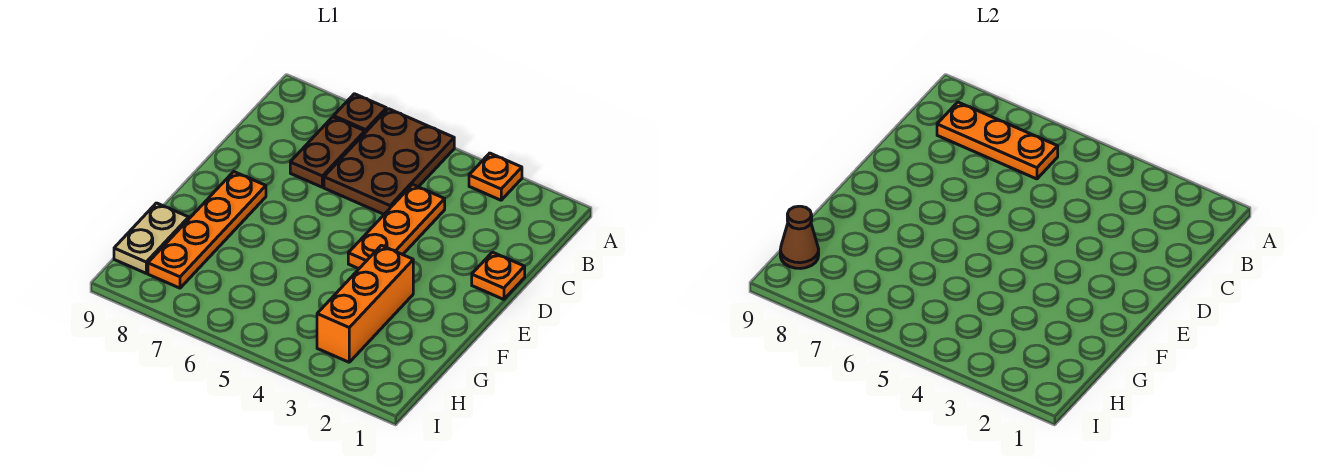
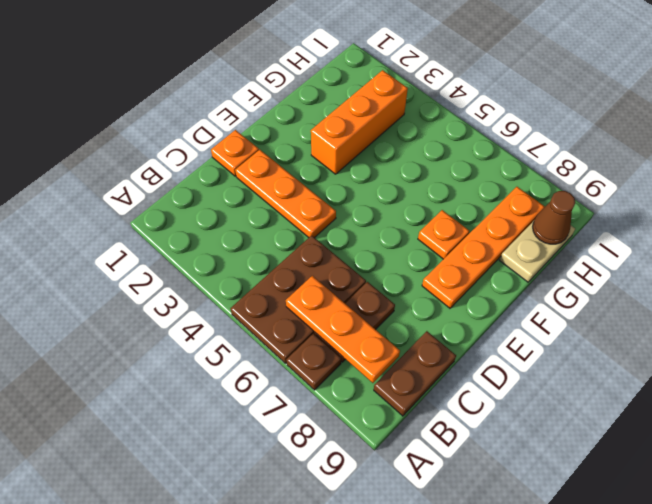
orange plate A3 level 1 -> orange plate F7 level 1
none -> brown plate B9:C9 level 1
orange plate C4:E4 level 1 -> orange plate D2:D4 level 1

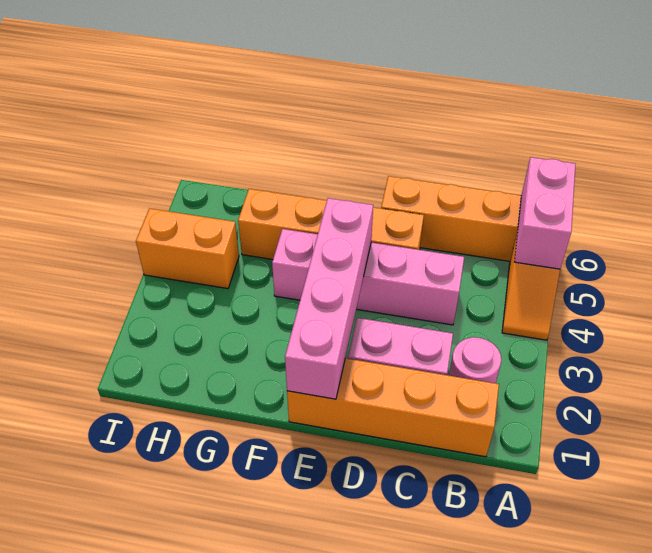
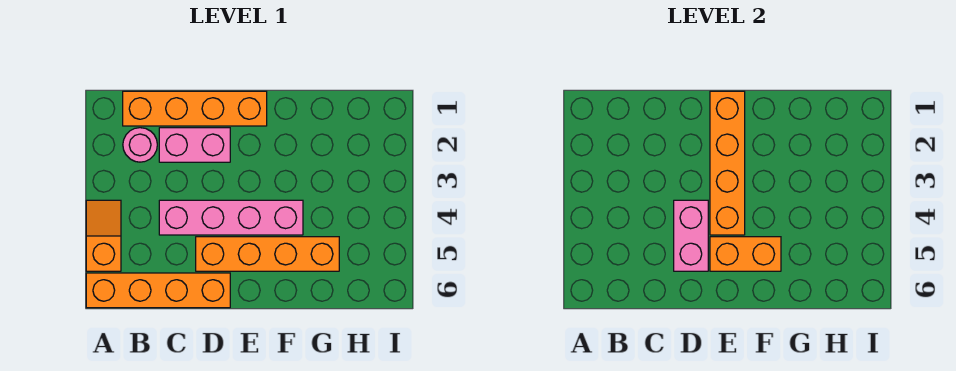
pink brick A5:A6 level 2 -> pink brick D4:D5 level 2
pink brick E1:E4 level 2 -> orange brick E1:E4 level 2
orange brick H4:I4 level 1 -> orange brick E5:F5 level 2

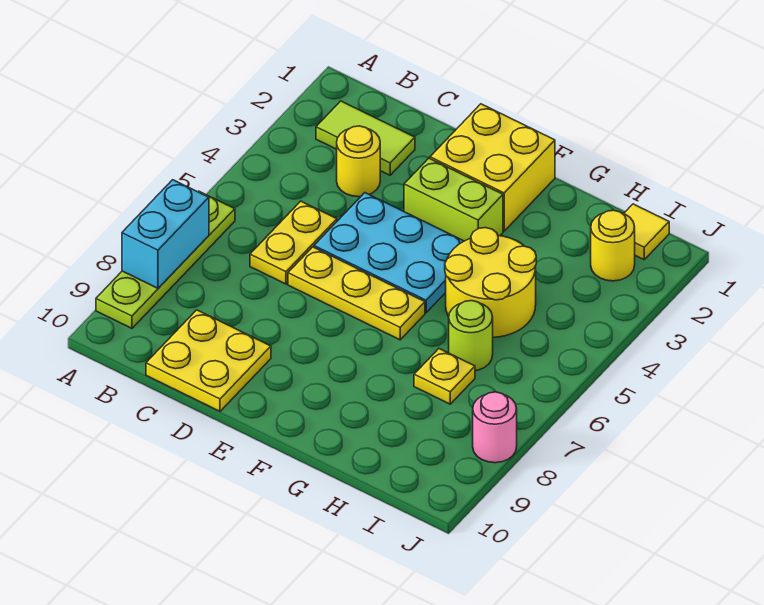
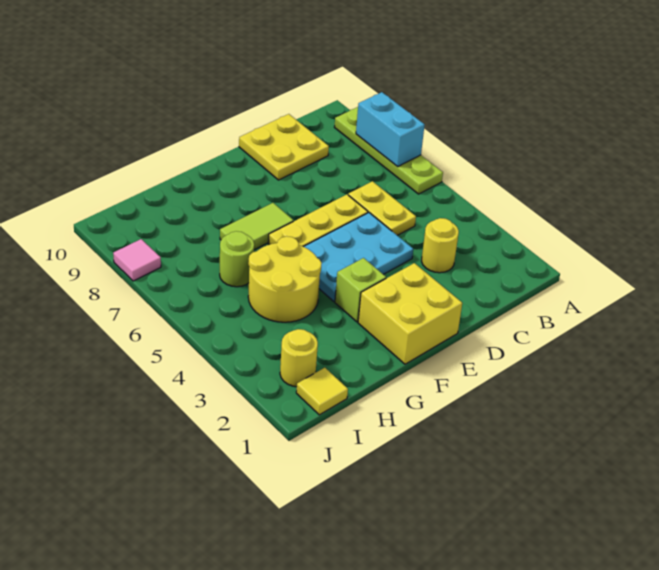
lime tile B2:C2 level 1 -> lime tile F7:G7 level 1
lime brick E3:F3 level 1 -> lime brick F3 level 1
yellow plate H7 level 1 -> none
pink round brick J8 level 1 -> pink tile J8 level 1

------------------------------------------------

#### What to do
An exact restatement of every record is required. Omit the images.

#### Exercise output
orange plate A3 level 1 -> orange plate F7 level 1
none -> brown plate B9:C9 level 1
orange plate C4:E4 level 1 -> orange plate D2:D4 level 1

pink brick A5:A6 level 2 -> pink brick D4:D5 level 2
pink brick E1:E4 level 2 -> orange brick E1:E4 level 2
orange brick H4:I4 level 1 -> orange brick E5:F5 level 2

lime tile B2:C2 level 1 -> lime tile F7:G7 level 1
lime brick E3:F3 level 1 -> lime brick F3 level 1
yellow plate H7 level 1 -> none
pink round brick J8 level 1 -> pink tile J8 level 1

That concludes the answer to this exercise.